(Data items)
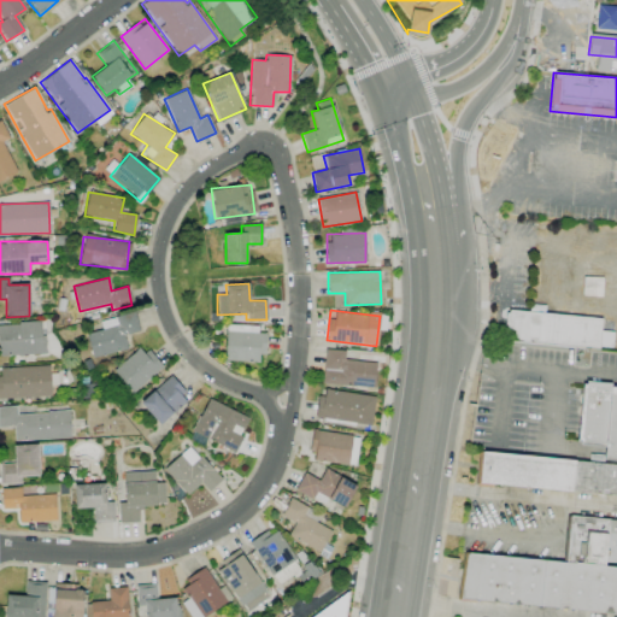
[(611,348),(612,331),(600,331),(600,317),(505,311),(504,341),(611,348)]
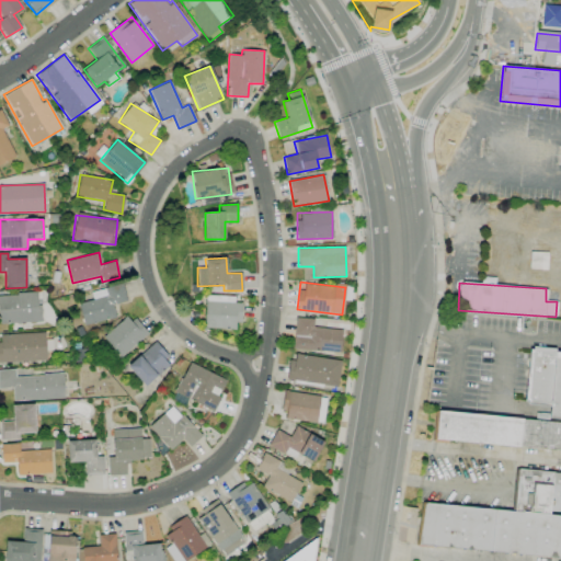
[(90,292),(92,300),(78,304),(83,324),(115,317),(112,305),(126,301),(122,284),(90,292)]
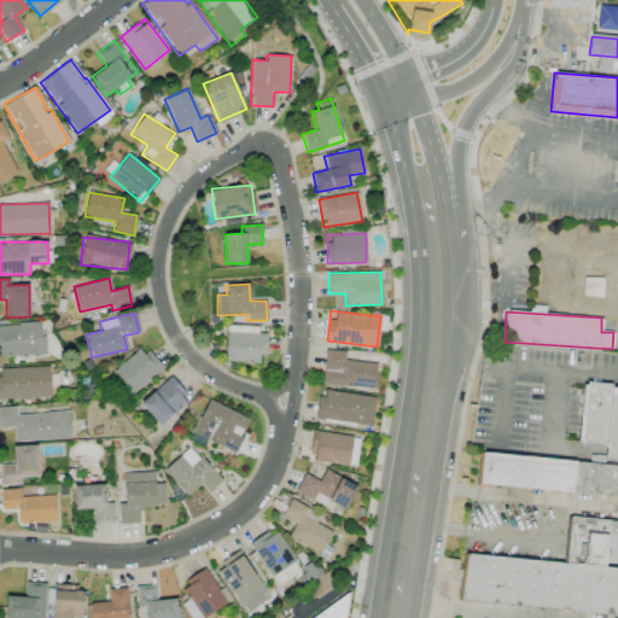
[(0,356),(44,355),(42,322),(0,324),(0,356)]
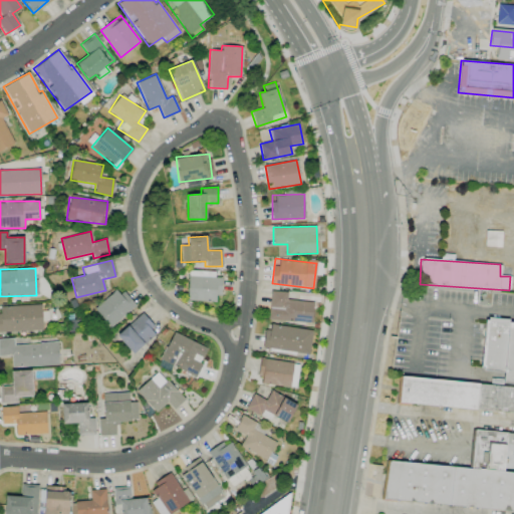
[(214,271),(188,271),(187,300),(219,302),(220,277),(213,277),(214,271)]
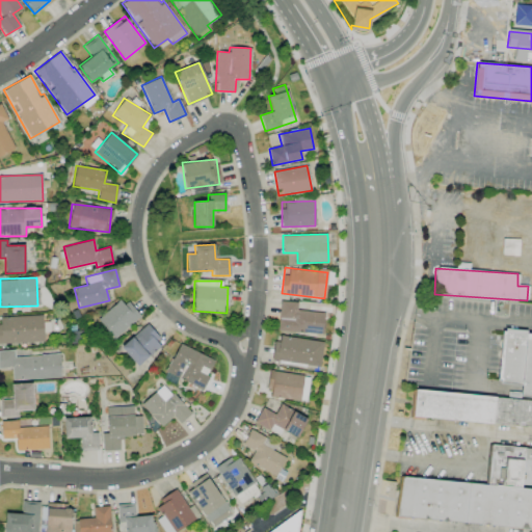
[(112,339),(138,318),(123,298),(97,318),(112,339)]
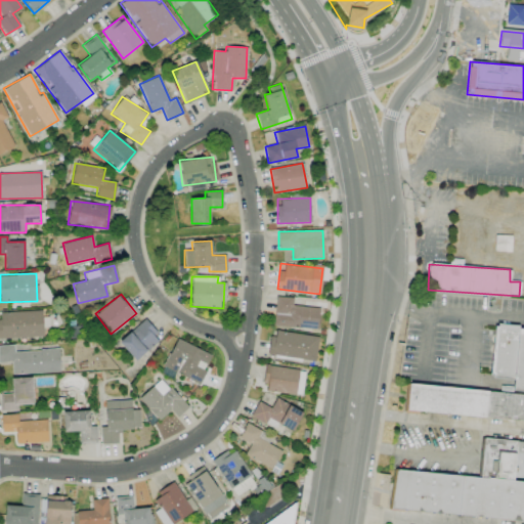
[(273,326),(317,330),(319,308),(292,306),(293,298),(275,297),(273,326)]
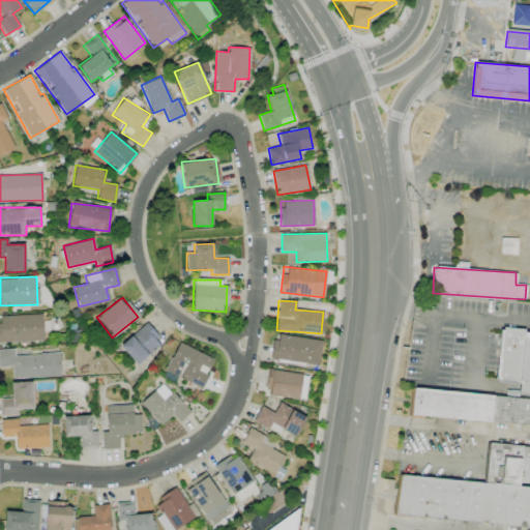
[(0,342),(43,341),(42,314),(0,315),(0,342)]
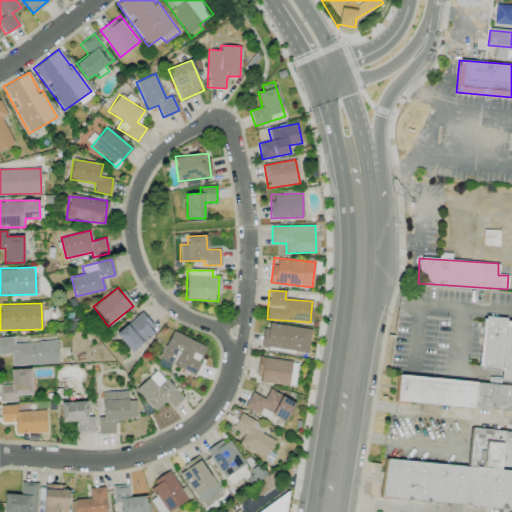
[(133,352),(156,330),(139,312),(116,335),(133,352)]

TASK: Type the lines above out again exactly as they appear, skipping every picture.

SOLUTION TO THIS EXERCISE:
[(611,348),(612,331),(600,331),(600,317),(505,311),(504,341),(611,348)]
[(90,292),(92,300),(78,304),(83,324),(115,317),(112,305),(126,301),(122,284),(90,292)]
[(0,356),(44,355),(42,322),(0,324),(0,356)]
[(214,271),(188,271),(187,300),(219,302),(220,277),(213,277),(214,271)]
[(112,339),(138,318),(123,298),(97,318),(112,339)]
[(273,326),(317,330),(319,308),(292,306),(293,298),(275,297),(273,326)]
[(0,342),(43,341),(42,314),(0,315),(0,342)]
[(133,352),(156,330),(139,312),(116,335),(133,352)]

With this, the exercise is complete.